### Task goal
Using the data below, return the stretch from the line that contains "purple robot: 6 -> 4" through the line that contains "white bell: 3 -> 1", both included, exactly as it stands and nothing beyond it.

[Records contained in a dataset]

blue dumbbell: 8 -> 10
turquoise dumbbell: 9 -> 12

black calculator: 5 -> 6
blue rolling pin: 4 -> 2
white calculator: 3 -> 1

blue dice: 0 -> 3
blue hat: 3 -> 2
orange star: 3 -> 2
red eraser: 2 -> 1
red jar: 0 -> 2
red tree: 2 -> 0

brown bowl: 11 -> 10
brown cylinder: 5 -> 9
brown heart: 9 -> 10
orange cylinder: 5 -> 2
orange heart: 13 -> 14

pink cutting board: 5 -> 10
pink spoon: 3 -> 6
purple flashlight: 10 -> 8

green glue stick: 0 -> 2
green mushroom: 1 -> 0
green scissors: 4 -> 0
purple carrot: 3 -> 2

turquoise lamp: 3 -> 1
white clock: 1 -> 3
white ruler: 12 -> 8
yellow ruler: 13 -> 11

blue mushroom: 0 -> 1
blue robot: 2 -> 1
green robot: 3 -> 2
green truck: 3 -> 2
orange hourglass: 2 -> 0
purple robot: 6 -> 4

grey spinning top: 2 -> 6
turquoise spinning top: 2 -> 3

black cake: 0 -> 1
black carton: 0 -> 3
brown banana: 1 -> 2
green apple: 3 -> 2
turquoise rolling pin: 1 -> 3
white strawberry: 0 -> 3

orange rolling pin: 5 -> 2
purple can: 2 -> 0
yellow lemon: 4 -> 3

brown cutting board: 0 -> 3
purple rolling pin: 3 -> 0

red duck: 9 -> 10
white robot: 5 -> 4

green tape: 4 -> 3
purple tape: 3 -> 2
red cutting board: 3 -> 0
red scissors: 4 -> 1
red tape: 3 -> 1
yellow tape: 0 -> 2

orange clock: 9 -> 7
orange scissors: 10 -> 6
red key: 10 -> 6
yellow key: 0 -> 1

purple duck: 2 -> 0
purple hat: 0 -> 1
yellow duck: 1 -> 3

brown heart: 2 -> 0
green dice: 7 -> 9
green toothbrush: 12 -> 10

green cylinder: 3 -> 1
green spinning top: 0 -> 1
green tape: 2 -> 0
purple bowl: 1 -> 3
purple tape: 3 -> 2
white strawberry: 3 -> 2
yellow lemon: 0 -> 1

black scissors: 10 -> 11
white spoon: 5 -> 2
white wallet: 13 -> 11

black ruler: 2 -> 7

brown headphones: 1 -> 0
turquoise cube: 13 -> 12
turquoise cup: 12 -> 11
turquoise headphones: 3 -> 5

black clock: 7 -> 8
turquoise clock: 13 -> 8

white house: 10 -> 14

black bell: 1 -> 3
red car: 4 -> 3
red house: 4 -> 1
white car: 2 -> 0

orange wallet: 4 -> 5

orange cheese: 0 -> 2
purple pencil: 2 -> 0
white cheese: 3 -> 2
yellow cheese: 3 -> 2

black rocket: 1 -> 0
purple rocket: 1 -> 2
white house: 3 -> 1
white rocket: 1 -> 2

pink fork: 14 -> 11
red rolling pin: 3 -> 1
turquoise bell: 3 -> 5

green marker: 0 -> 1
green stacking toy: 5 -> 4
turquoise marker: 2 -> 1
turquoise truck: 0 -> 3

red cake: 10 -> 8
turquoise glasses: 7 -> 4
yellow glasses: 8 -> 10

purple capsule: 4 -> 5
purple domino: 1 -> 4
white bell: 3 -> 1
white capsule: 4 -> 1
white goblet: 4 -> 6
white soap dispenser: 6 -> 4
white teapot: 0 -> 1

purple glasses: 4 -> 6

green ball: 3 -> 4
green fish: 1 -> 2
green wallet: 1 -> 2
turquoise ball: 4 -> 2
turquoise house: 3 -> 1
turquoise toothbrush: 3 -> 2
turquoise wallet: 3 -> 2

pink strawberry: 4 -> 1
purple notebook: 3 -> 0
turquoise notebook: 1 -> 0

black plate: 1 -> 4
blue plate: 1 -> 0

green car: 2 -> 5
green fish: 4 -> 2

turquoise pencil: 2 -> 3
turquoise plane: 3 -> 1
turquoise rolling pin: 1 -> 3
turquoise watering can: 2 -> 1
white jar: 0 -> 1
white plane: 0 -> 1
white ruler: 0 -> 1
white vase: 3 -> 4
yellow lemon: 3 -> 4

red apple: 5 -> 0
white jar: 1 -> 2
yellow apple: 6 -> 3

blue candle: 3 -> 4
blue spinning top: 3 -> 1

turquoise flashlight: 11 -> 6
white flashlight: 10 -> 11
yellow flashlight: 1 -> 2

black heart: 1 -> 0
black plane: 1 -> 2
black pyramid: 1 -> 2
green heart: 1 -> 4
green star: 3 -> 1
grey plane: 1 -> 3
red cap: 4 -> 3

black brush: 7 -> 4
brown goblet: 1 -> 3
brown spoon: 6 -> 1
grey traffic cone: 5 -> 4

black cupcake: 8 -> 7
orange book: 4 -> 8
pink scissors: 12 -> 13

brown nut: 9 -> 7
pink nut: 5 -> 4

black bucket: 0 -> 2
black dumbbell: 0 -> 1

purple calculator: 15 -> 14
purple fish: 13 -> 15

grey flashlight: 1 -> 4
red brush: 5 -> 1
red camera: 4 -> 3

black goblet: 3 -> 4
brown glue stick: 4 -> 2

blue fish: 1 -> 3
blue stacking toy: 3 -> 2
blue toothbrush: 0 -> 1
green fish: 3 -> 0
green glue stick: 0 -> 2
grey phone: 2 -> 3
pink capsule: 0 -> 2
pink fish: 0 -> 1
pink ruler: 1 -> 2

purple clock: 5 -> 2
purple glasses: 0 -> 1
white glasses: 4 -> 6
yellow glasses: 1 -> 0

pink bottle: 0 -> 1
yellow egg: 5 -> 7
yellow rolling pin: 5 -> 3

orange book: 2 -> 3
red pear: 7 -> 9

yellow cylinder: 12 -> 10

### Solution
purple robot: 6 -> 4

grey spinning top: 2 -> 6
turquoise spinning top: 2 -> 3

black cake: 0 -> 1
black carton: 0 -> 3
brown banana: 1 -> 2
green apple: 3 -> 2
turquoise rolling pin: 1 -> 3
white strawberry: 0 -> 3

orange rolling pin: 5 -> 2
purple can: 2 -> 0
yellow lemon: 4 -> 3

brown cutting board: 0 -> 3
purple rolling pin: 3 -> 0

red duck: 9 -> 10
white robot: 5 -> 4

green tape: 4 -> 3
purple tape: 3 -> 2
red cutting board: 3 -> 0
red scissors: 4 -> 1
red tape: 3 -> 1
yellow tape: 0 -> 2

orange clock: 9 -> 7
orange scissors: 10 -> 6
red key: 10 -> 6
yellow key: 0 -> 1

purple duck: 2 -> 0
purple hat: 0 -> 1
yellow duck: 1 -> 3

brown heart: 2 -> 0
green dice: 7 -> 9
green toothbrush: 12 -> 10

green cylinder: 3 -> 1
green spinning top: 0 -> 1
green tape: 2 -> 0
purple bowl: 1 -> 3
purple tape: 3 -> 2
white strawberry: 3 -> 2
yellow lemon: 0 -> 1

black scissors: 10 -> 11
white spoon: 5 -> 2
white wallet: 13 -> 11

black ruler: 2 -> 7

brown headphones: 1 -> 0
turquoise cube: 13 -> 12
turquoise cup: 12 -> 11
turquoise headphones: 3 -> 5

black clock: 7 -> 8
turquoise clock: 13 -> 8

white house: 10 -> 14

black bell: 1 -> 3
red car: 4 -> 3
red house: 4 -> 1
white car: 2 -> 0

orange wallet: 4 -> 5

orange cheese: 0 -> 2
purple pencil: 2 -> 0
white cheese: 3 -> 2
yellow cheese: 3 -> 2

black rocket: 1 -> 0
purple rocket: 1 -> 2
white house: 3 -> 1
white rocket: 1 -> 2

pink fork: 14 -> 11
red rolling pin: 3 -> 1
turquoise bell: 3 -> 5

green marker: 0 -> 1
green stacking toy: 5 -> 4
turquoise marker: 2 -> 1
turquoise truck: 0 -> 3

red cake: 10 -> 8
turquoise glasses: 7 -> 4
yellow glasses: 8 -> 10

purple capsule: 4 -> 5
purple domino: 1 -> 4
white bell: 3 -> 1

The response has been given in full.